[Source records]

────────

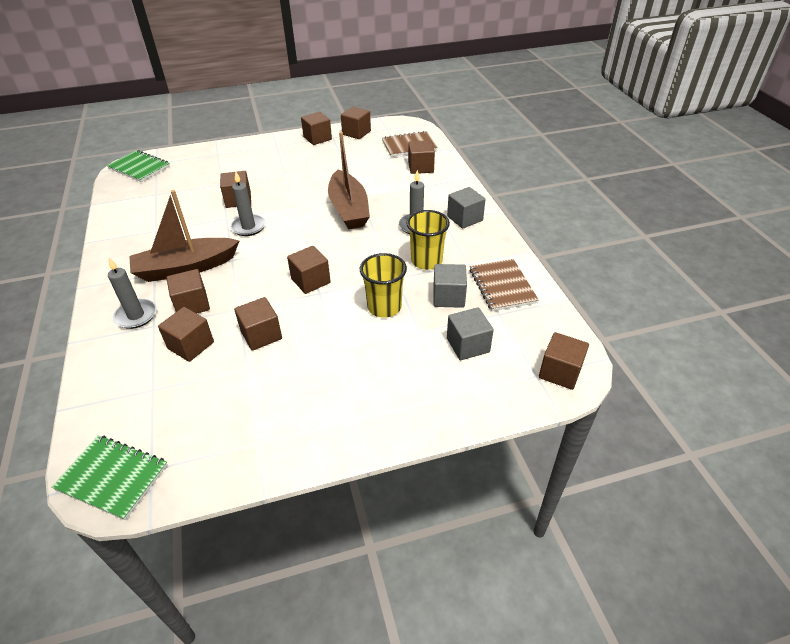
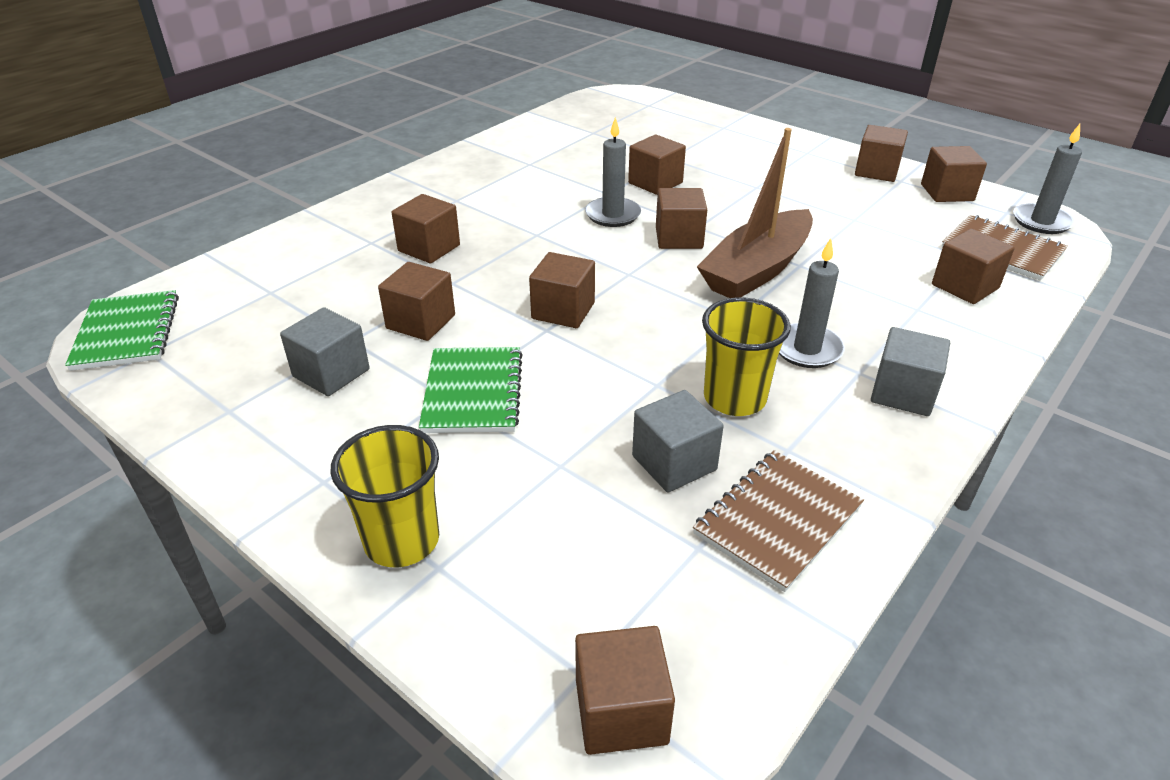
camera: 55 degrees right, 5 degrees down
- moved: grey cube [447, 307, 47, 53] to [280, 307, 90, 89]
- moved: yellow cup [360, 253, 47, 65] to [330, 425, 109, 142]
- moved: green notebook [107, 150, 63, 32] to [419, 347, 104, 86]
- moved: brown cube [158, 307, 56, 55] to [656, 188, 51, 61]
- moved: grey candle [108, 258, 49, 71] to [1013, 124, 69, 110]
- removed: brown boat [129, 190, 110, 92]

────────

# What you need to do:
Restate the data word for word from its first line through the line with "- moved: green", leaving out any picture along the way.

# Answer space:
camera: 55 degrees right, 5 degrees down
- moved: grey cube [447, 307, 47, 53] to [280, 307, 90, 89]
- moved: yellow cup [360, 253, 47, 65] to [330, 425, 109, 142]
- moved: green notebook [107, 150, 63, 32] to [419, 347, 104, 86]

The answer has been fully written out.